== Task item ==
Among the entries, which lines carry the string "spoon"? Copy each of them.

Coordinate-based change listings:
---
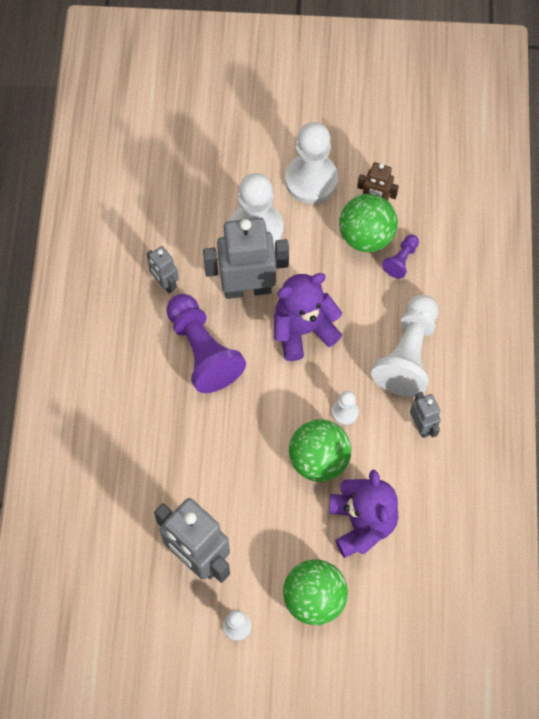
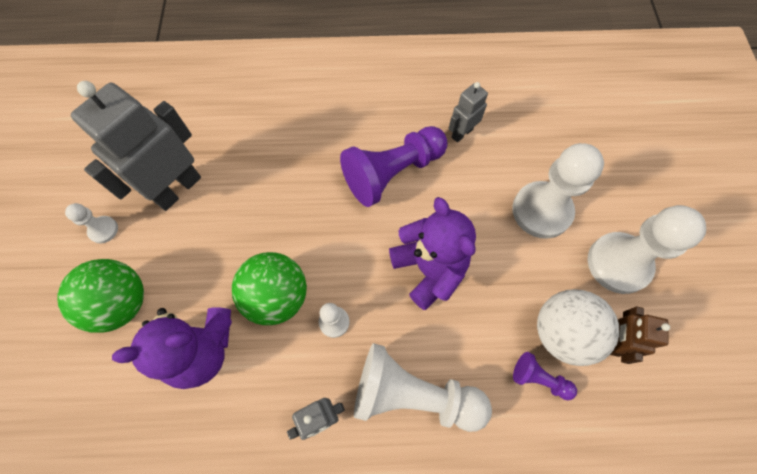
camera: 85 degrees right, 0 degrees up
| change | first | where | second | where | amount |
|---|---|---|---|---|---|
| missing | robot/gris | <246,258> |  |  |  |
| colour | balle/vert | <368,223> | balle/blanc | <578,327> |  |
---
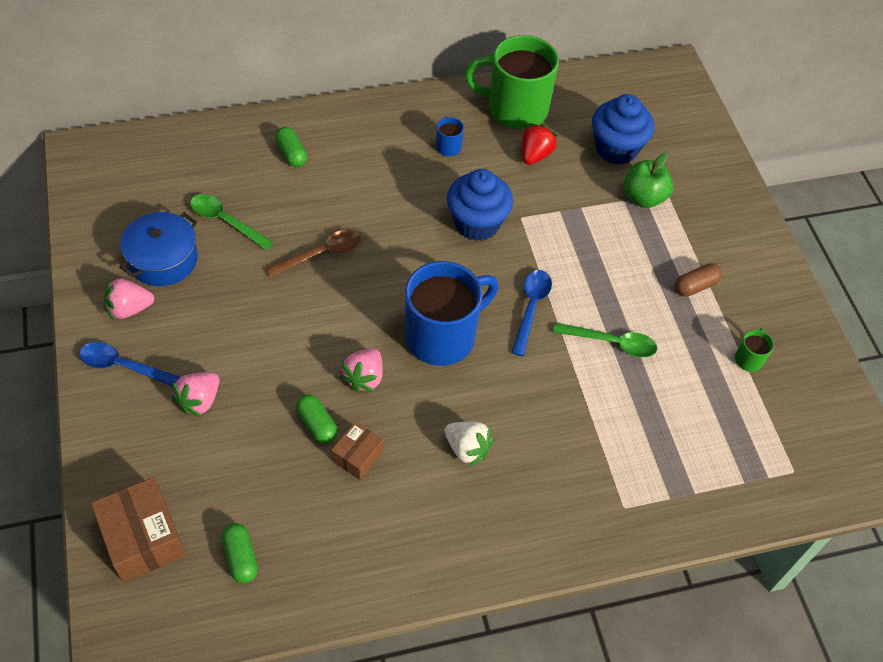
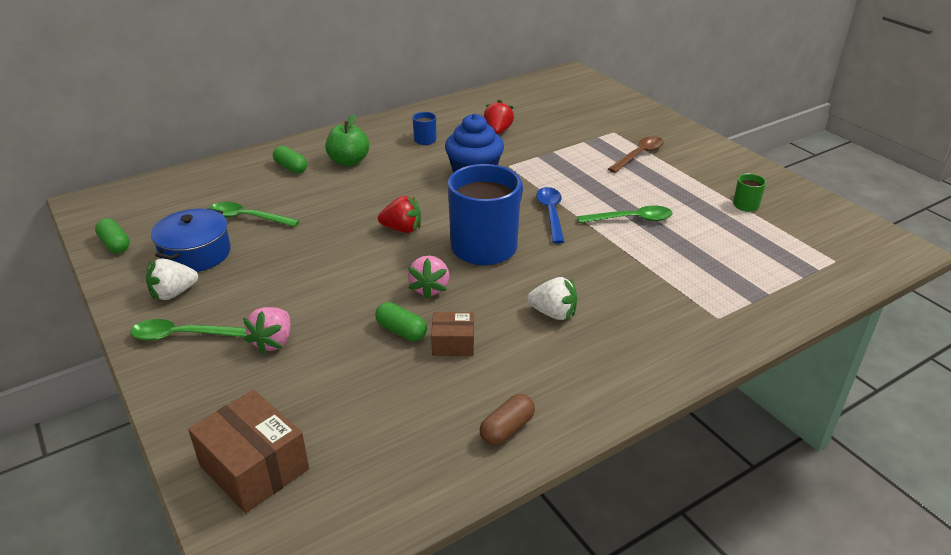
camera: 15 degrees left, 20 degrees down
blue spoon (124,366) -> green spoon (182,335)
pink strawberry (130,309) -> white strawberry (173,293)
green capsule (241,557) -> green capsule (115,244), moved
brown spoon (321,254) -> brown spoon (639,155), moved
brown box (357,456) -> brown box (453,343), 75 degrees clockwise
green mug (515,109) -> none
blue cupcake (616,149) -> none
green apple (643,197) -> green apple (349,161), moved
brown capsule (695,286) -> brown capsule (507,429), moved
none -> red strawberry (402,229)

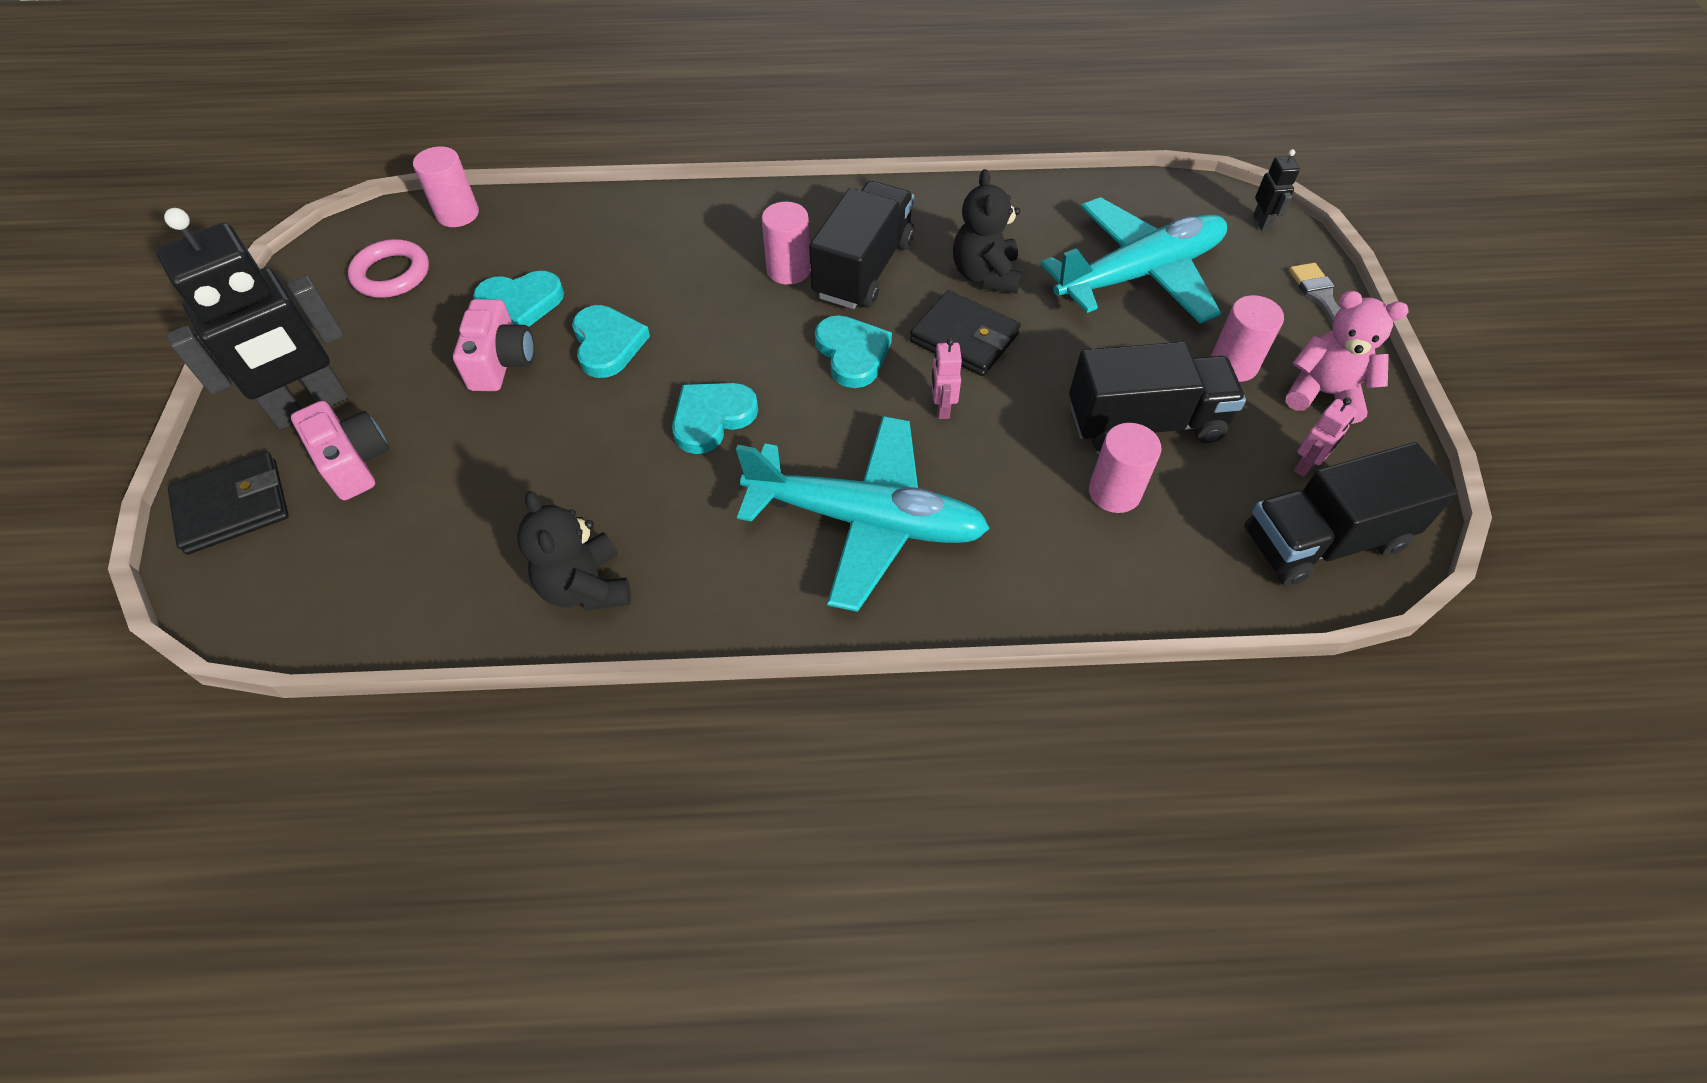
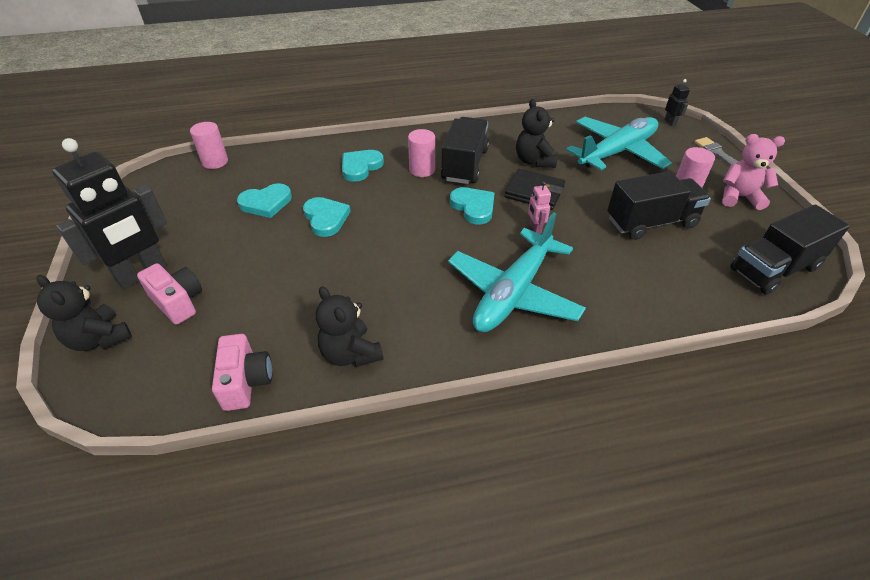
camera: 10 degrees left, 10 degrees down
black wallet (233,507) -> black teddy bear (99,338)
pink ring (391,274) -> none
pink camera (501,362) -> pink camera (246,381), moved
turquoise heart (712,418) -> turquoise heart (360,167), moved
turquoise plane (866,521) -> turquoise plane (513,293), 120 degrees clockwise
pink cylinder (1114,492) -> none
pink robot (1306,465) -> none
---
== Completed exercise ==
blue spoon (124,366) -> green spoon (182,335)
brown spoon (321,254) -> brown spoon (639,155), moved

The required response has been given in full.